┌─ Records supplied

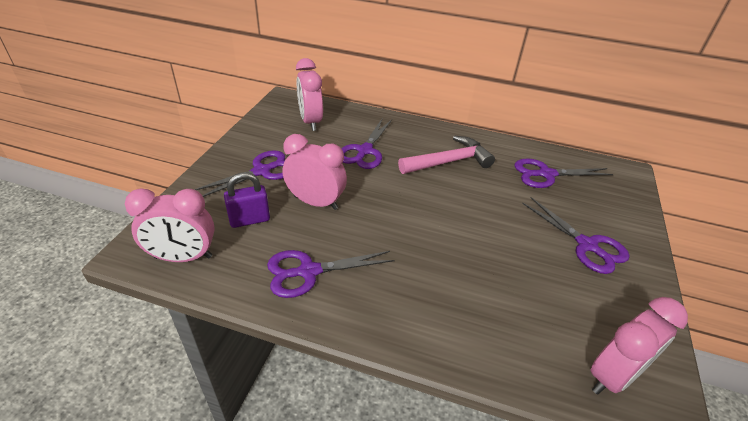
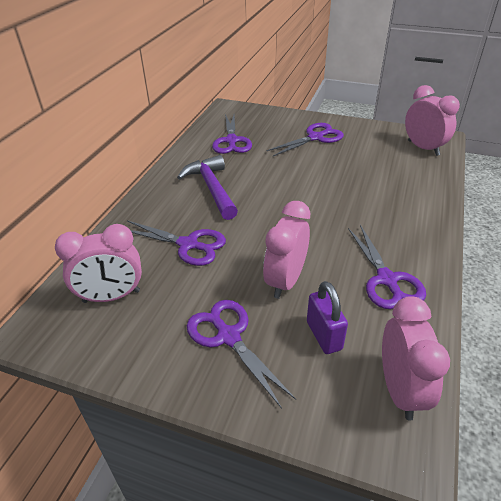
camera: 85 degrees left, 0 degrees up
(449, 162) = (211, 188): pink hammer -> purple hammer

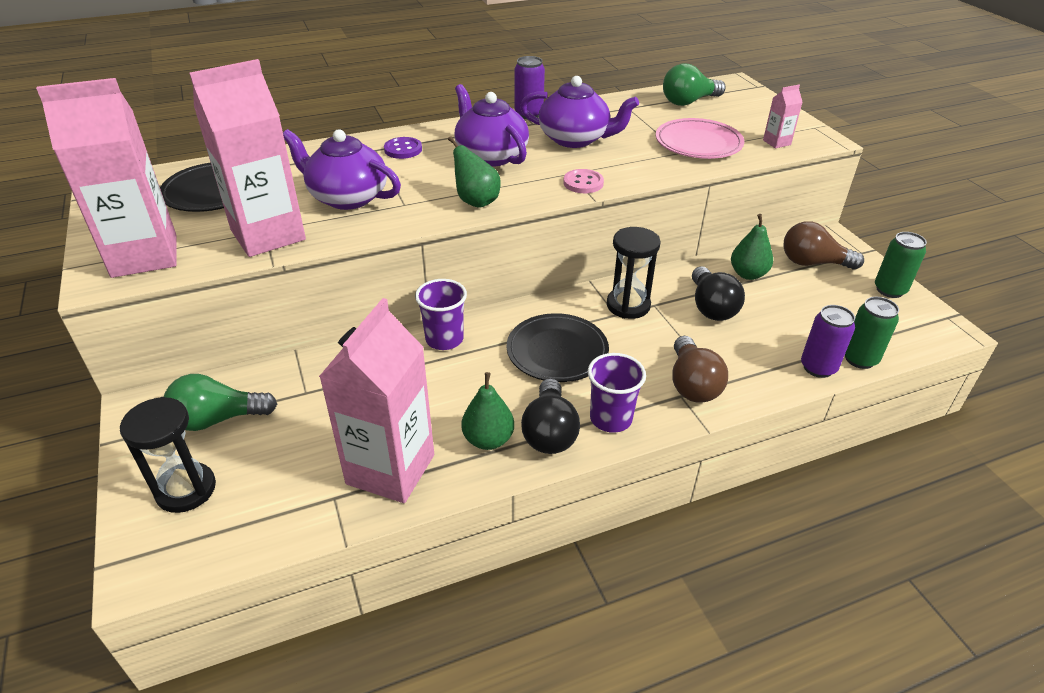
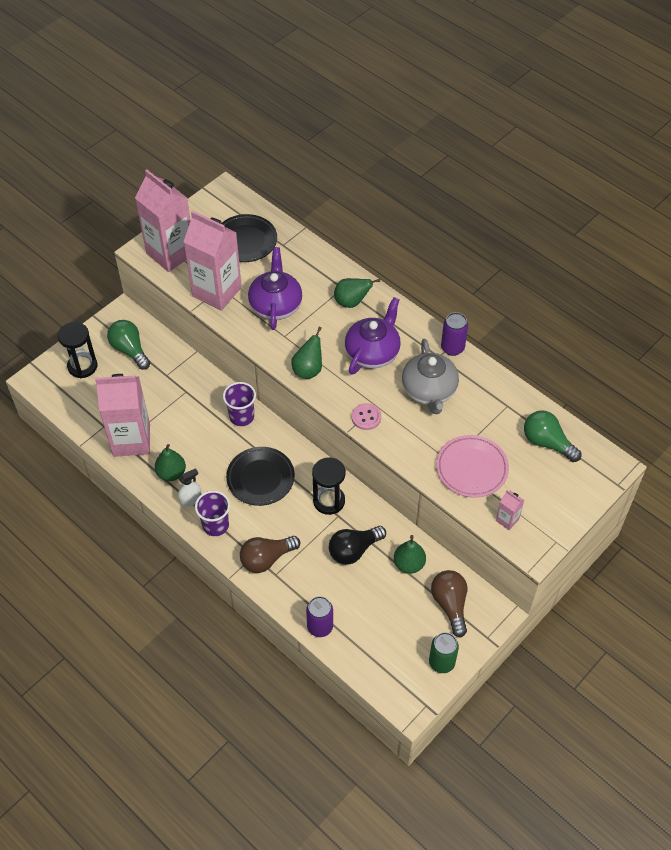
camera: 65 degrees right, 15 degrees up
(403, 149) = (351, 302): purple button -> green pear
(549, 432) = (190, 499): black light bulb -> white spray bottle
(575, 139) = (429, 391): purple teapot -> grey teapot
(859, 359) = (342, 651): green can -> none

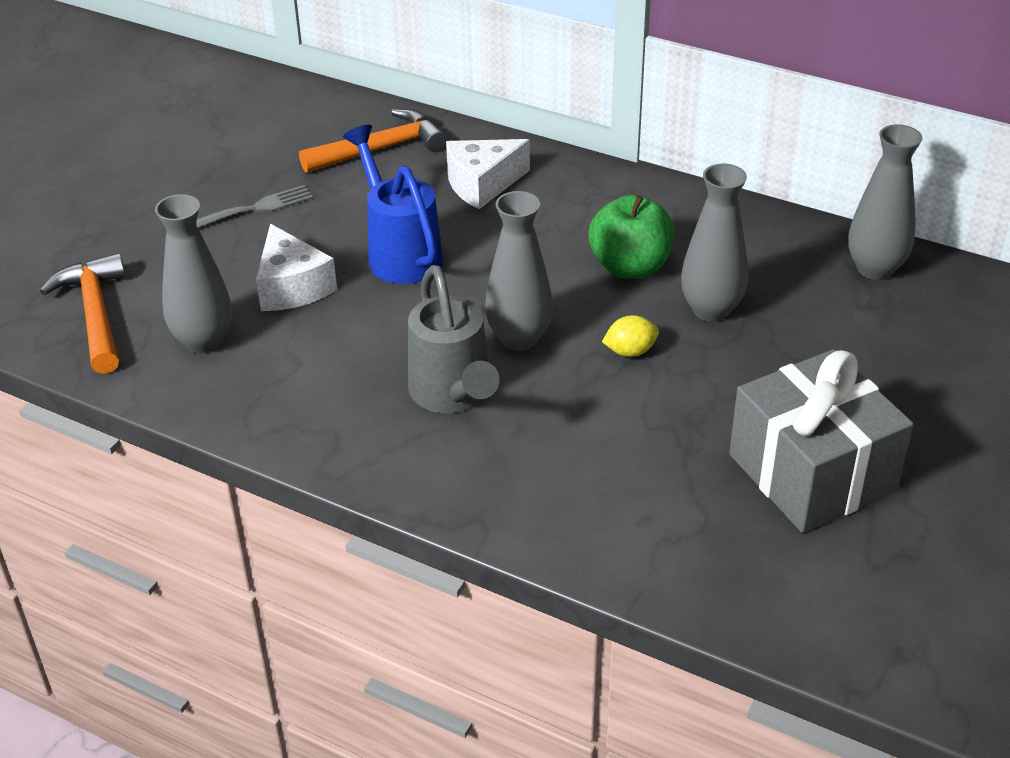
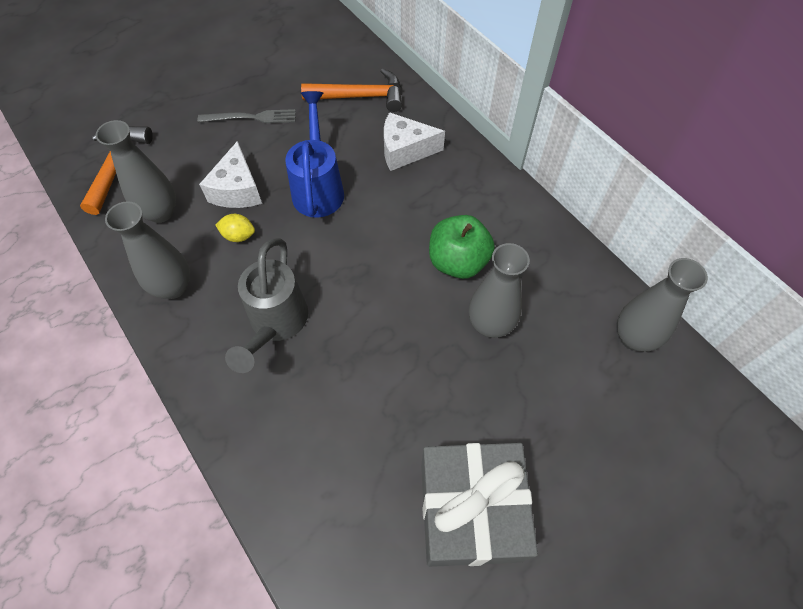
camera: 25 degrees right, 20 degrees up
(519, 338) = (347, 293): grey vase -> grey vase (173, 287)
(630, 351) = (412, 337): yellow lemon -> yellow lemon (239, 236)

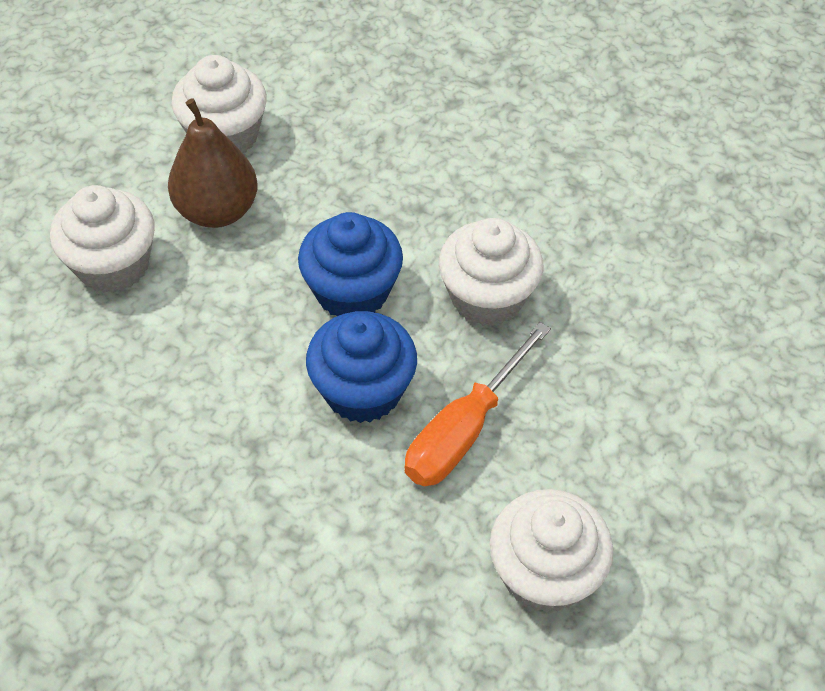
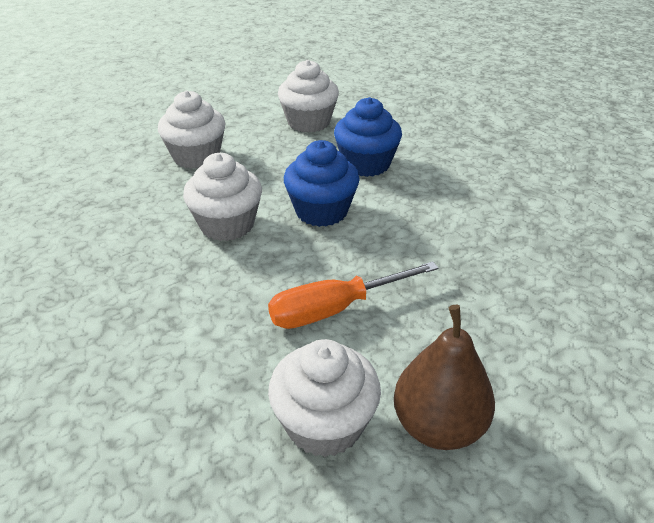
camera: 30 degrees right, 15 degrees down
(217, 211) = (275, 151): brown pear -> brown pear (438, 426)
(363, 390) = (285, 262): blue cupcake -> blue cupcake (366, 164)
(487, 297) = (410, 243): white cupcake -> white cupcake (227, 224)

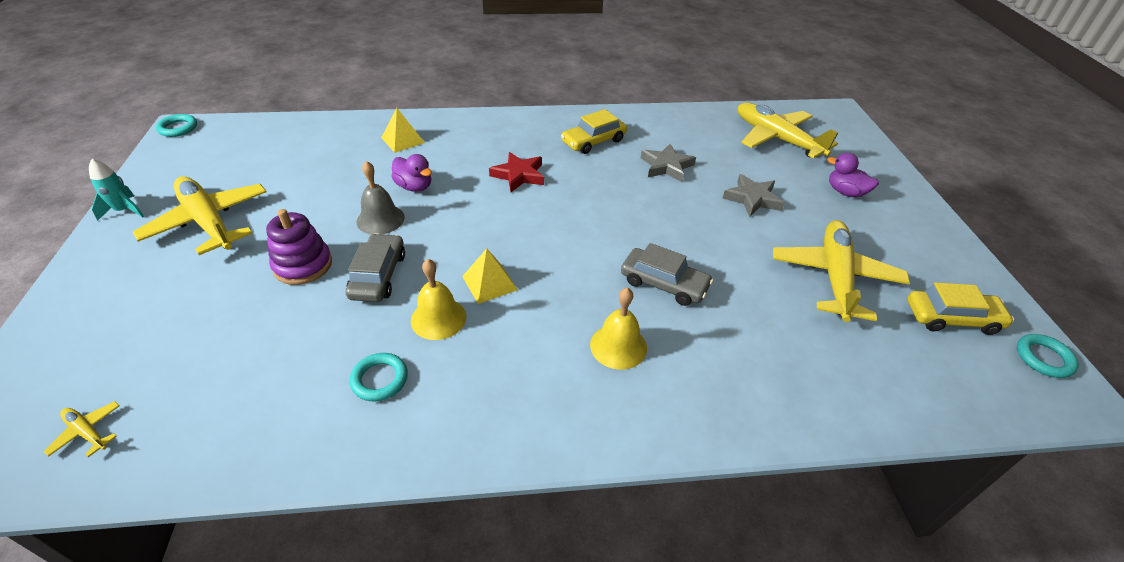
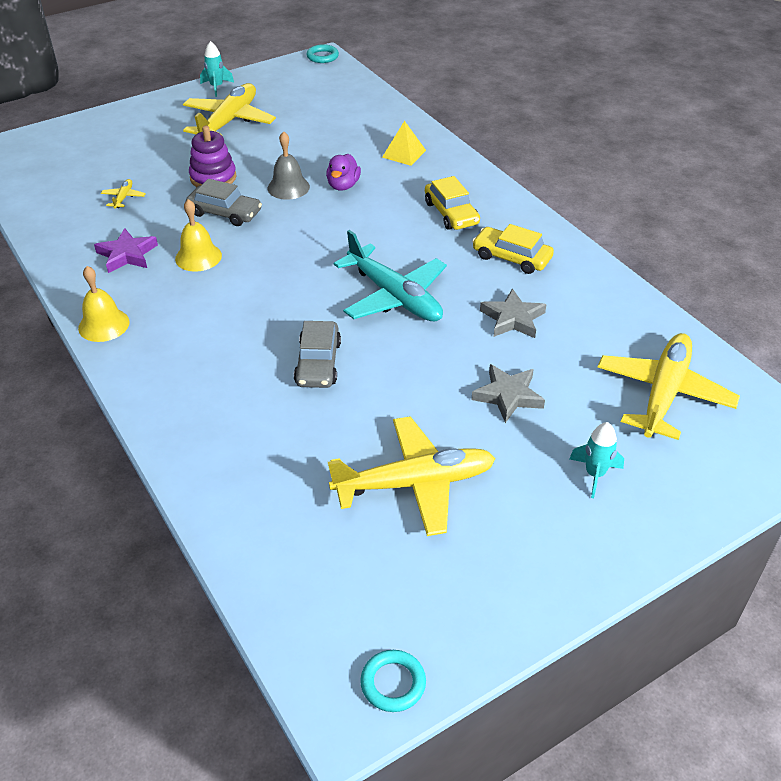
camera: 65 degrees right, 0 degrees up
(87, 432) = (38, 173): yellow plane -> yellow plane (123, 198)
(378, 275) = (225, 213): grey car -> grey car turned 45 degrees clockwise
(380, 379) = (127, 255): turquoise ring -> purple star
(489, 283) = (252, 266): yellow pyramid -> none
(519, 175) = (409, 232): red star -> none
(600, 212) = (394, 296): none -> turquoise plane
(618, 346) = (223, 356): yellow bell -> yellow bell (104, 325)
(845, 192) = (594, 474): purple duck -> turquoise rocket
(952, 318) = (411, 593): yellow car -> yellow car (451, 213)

└─

__Written task__: Isolate each line of the listing above that includes "camera". Copy it.

__Response for this exercise__:
camera: 85 degrees left, 0 degrees up
camera: 65 degrees right, 15 degrees up
camera: 25 degrees right, 20 degrees up
camera: 30 degrees right, 15 degrees down
camera: 65 degrees right, 0 degrees up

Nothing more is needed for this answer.